▸ **Aim of the exercise**
An exact, complete copy of the entries is needed, with the pictures left out.

▸ **Records for this exercise**
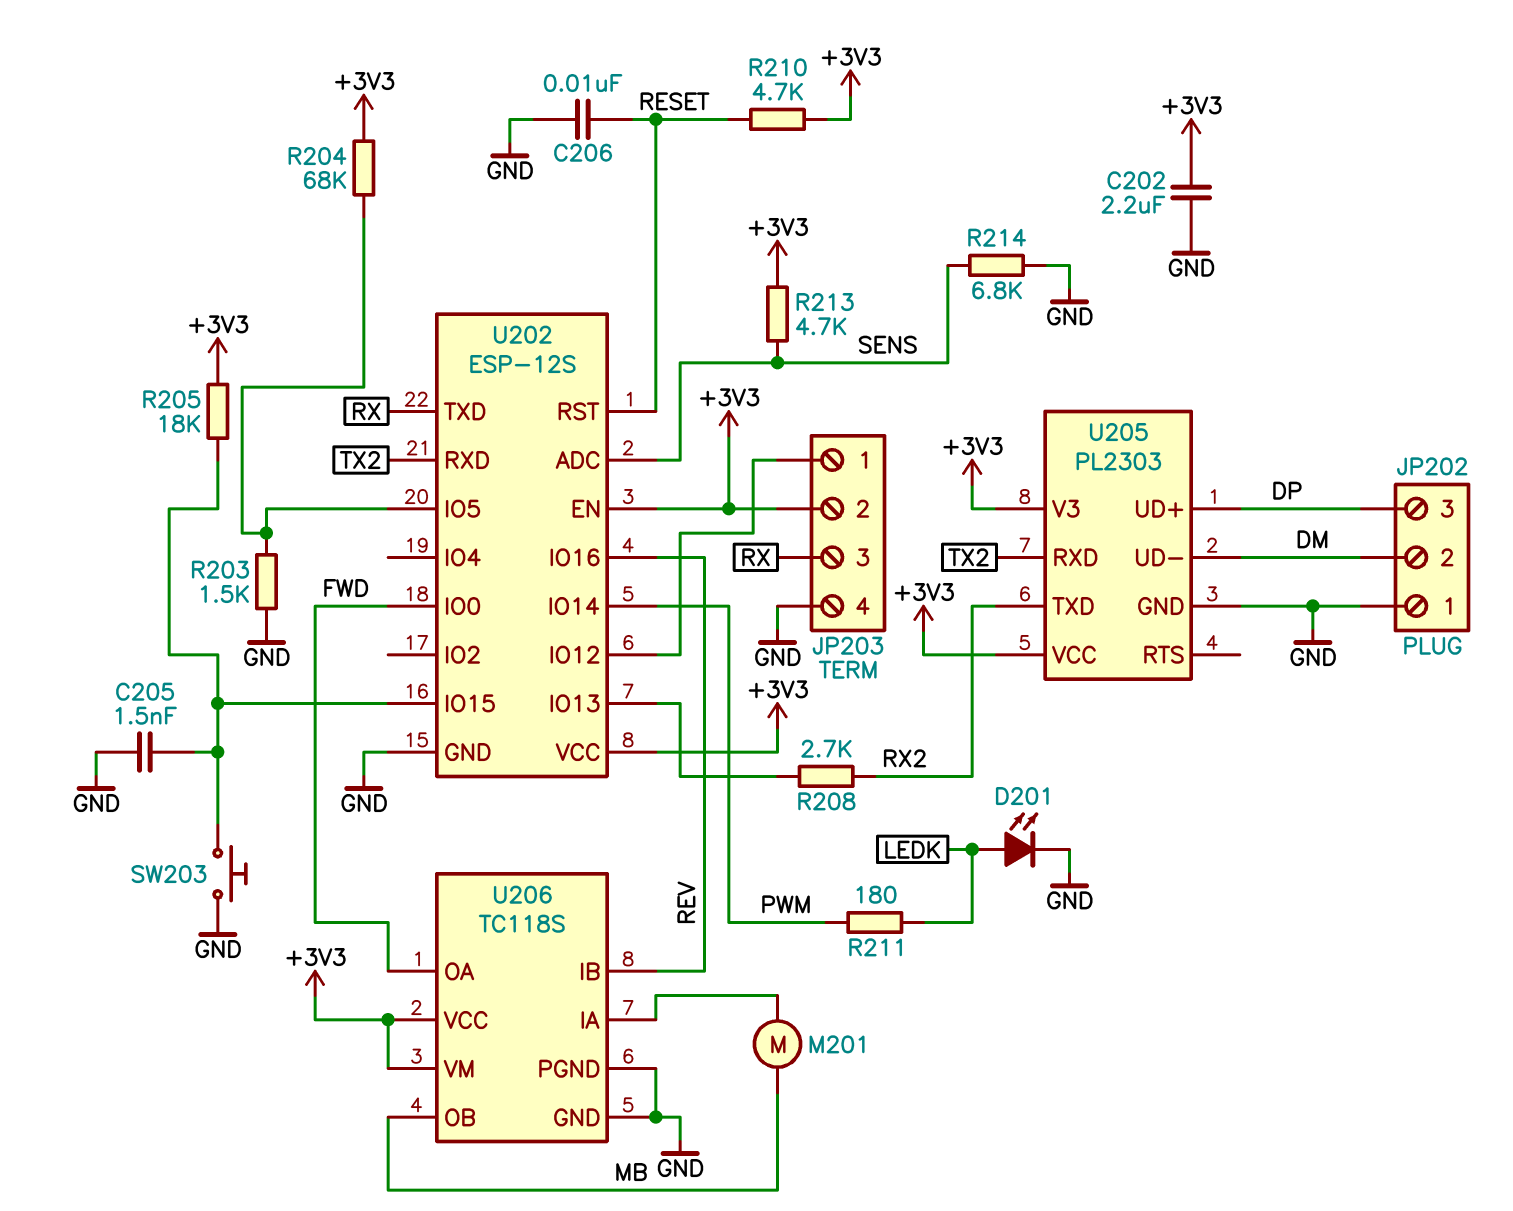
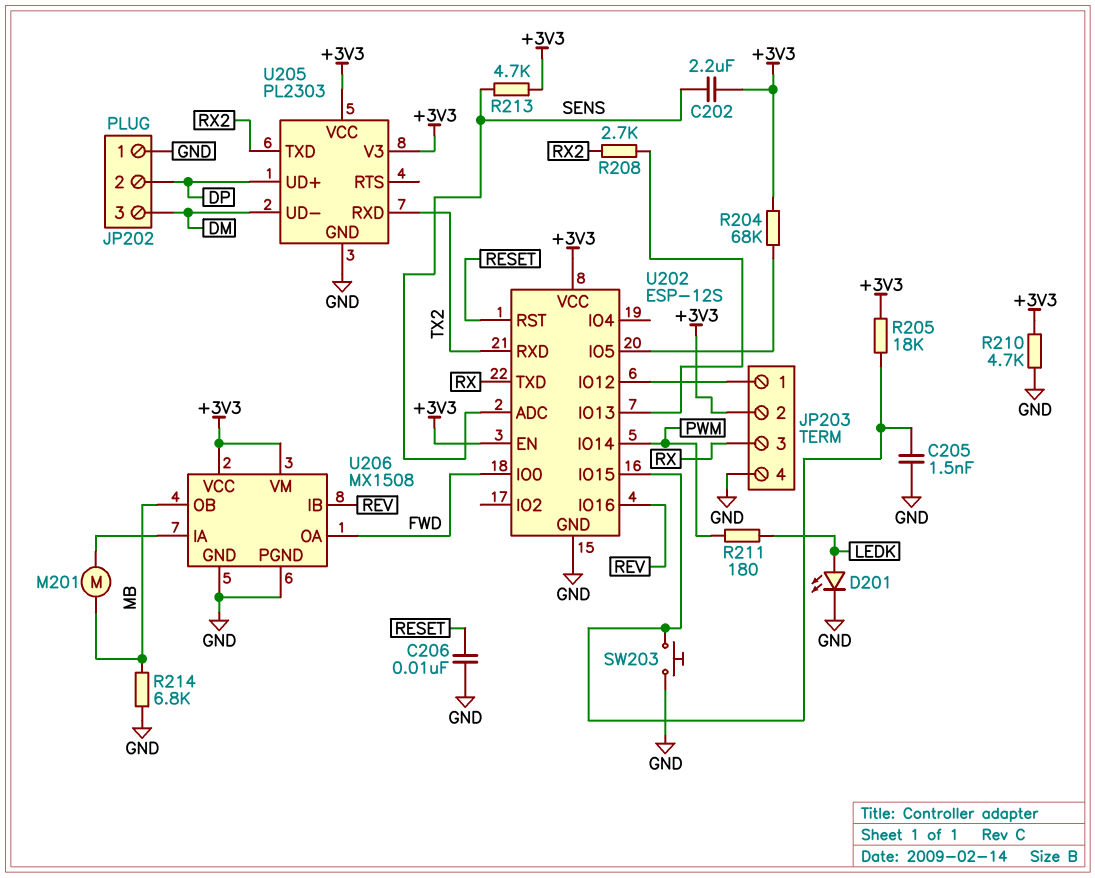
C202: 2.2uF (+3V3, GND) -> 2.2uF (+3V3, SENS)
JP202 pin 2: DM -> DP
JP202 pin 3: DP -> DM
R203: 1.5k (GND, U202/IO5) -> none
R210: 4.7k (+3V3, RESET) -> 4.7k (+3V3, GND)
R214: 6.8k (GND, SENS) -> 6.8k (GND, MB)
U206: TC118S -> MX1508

▸ **Answer below**
C202: 2.2uF (+3V3, GND) -> 2.2uF (+3V3, SENS)
JP202 pin 2: DM -> DP
JP202 pin 3: DP -> DM
R203: 1.5k (GND, U202/IO5) -> none
R210: 4.7k (+3V3, RESET) -> 4.7k (+3V3, GND)
R214: 6.8k (GND, SENS) -> 6.8k (GND, MB)
U206: TC118S -> MX1508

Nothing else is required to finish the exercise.